>>>>
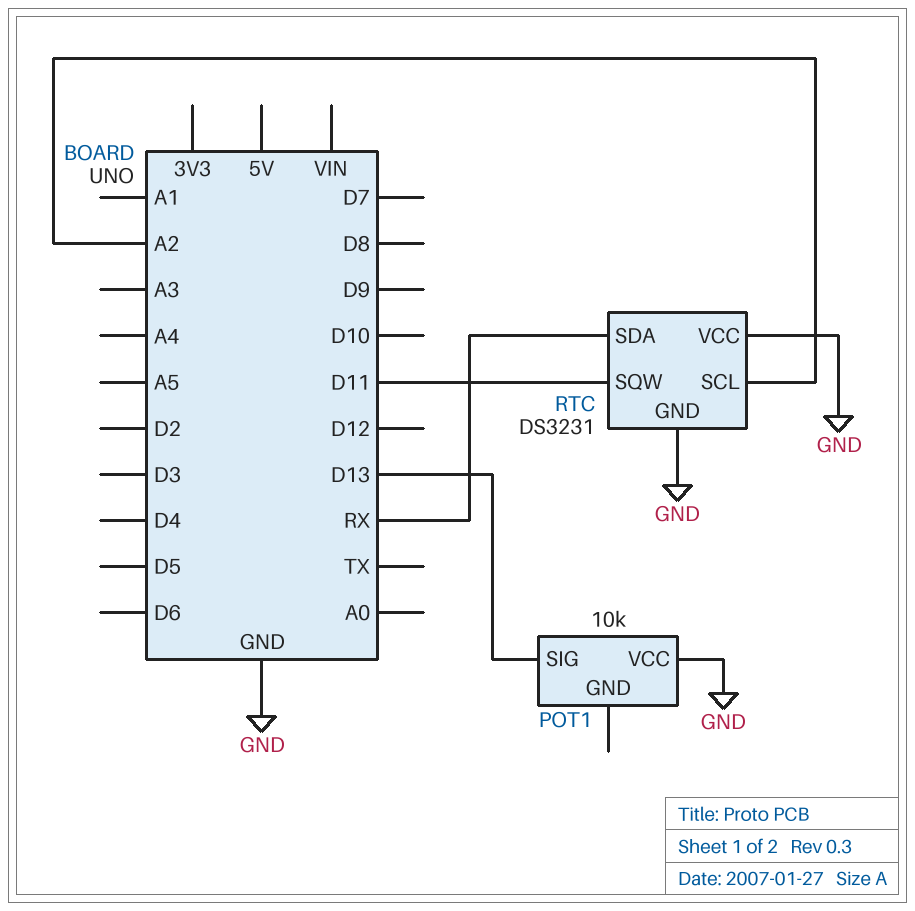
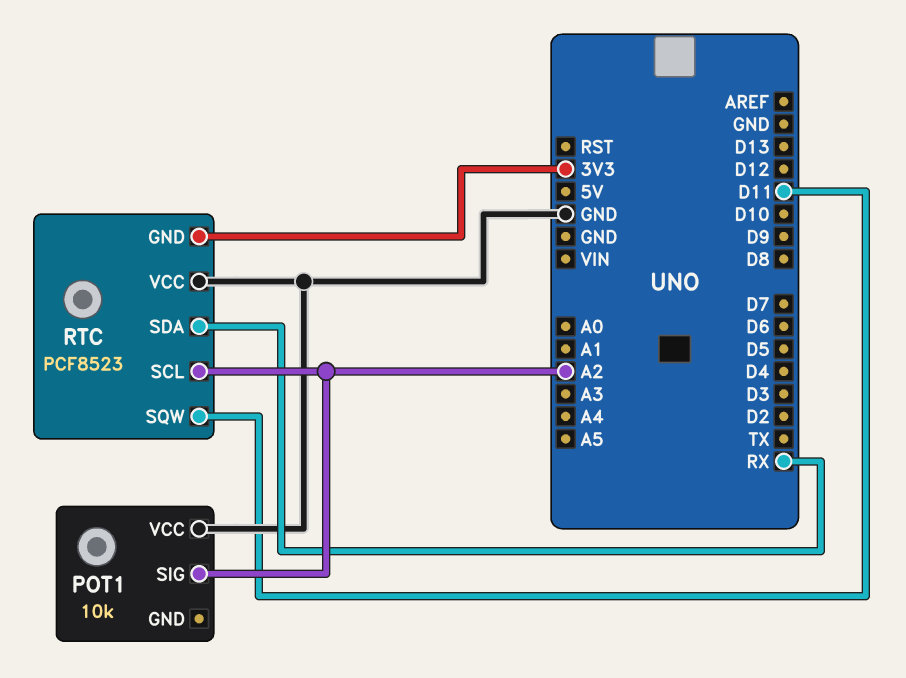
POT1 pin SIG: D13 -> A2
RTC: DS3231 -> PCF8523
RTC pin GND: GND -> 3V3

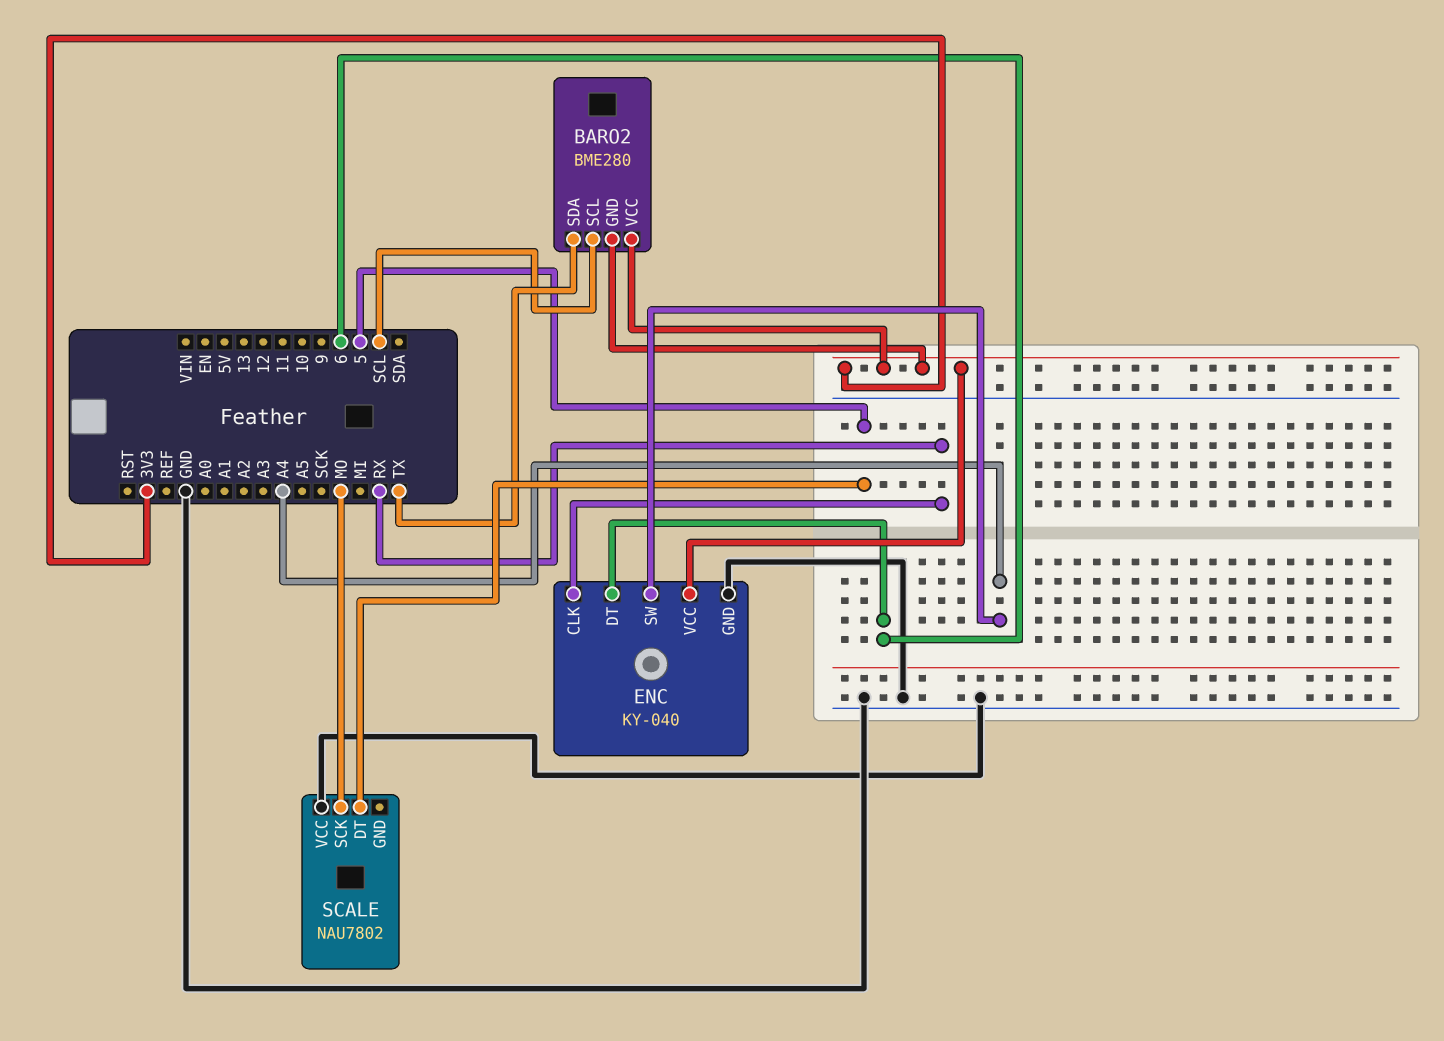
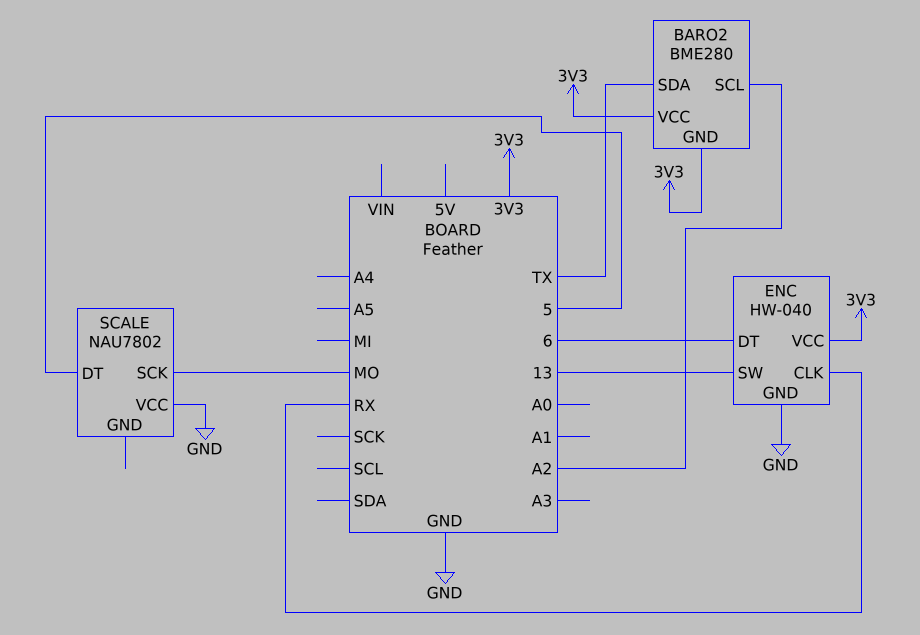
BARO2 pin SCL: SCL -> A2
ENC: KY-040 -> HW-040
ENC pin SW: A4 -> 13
<<<<
What you need to do: Only one thing is required here: an exact copy of the lines from the one bearing "RTC: DS3231 -> PCF8523" through the final line above, both included, with pictures left out.

Result:
RTC: DS3231 -> PCF8523
RTC pin GND: GND -> 3V3

BARO2 pin SCL: SCL -> A2
ENC: KY-040 -> HW-040
ENC pin SW: A4 -> 13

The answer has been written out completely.